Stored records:

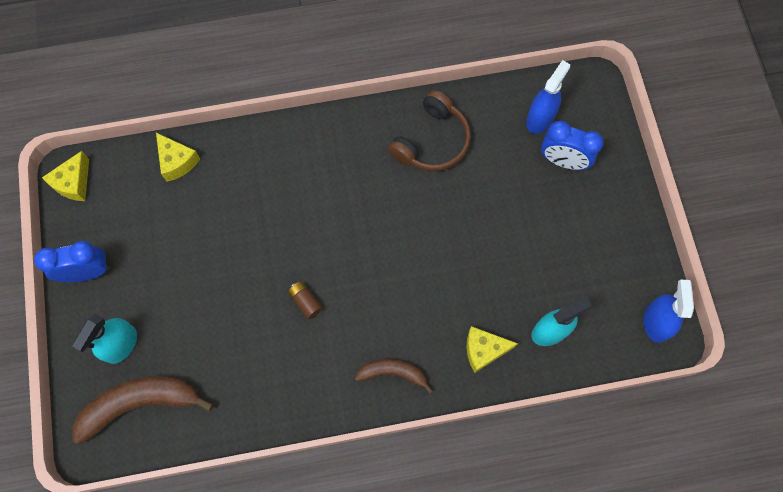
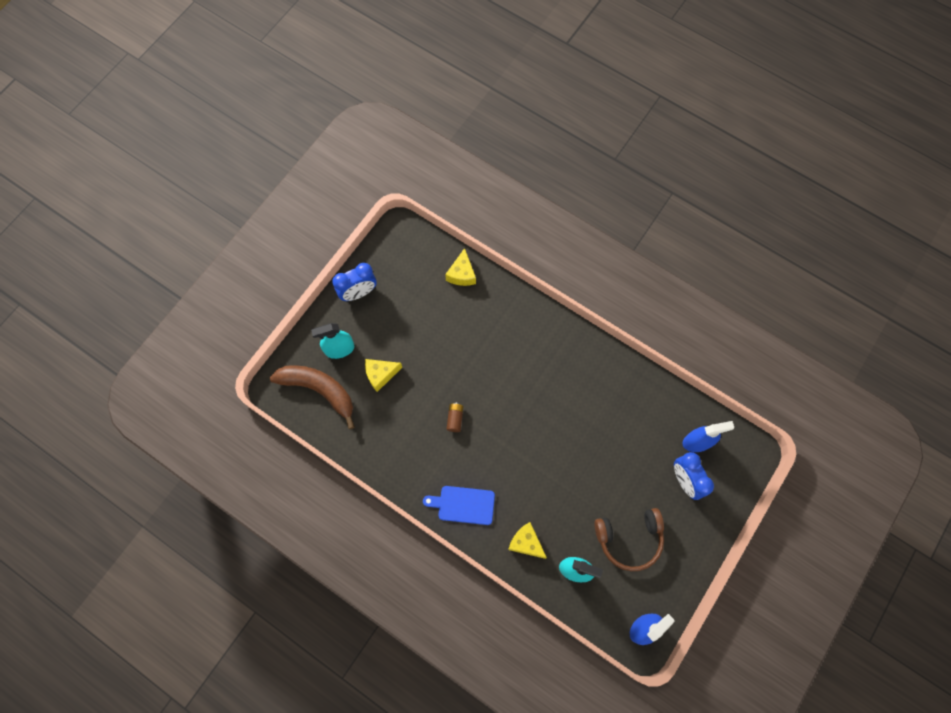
camera: 45 degrees right, 0 degrees up
blue clock [34,241,109,282] -> blue clock turned 120 degrees clockwise [332,263,377,301]
yellow cheese [42,151,89,201] -> yellow cheese moved to [365,359,402,392]
brown banana [355,359,433,394] -> blue cutting board [423,486,495,525]
brown headphones [388,90,471,171] -> brown headphones moved to [595,508,664,571]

To do: Go through the data above and copy each line in which "moved" appears.

Task answer:
yellow cheese [42,151,89,201] -> yellow cheese moved to [365,359,402,392]
brown headphones [388,90,471,171] -> brown headphones moved to [595,508,664,571]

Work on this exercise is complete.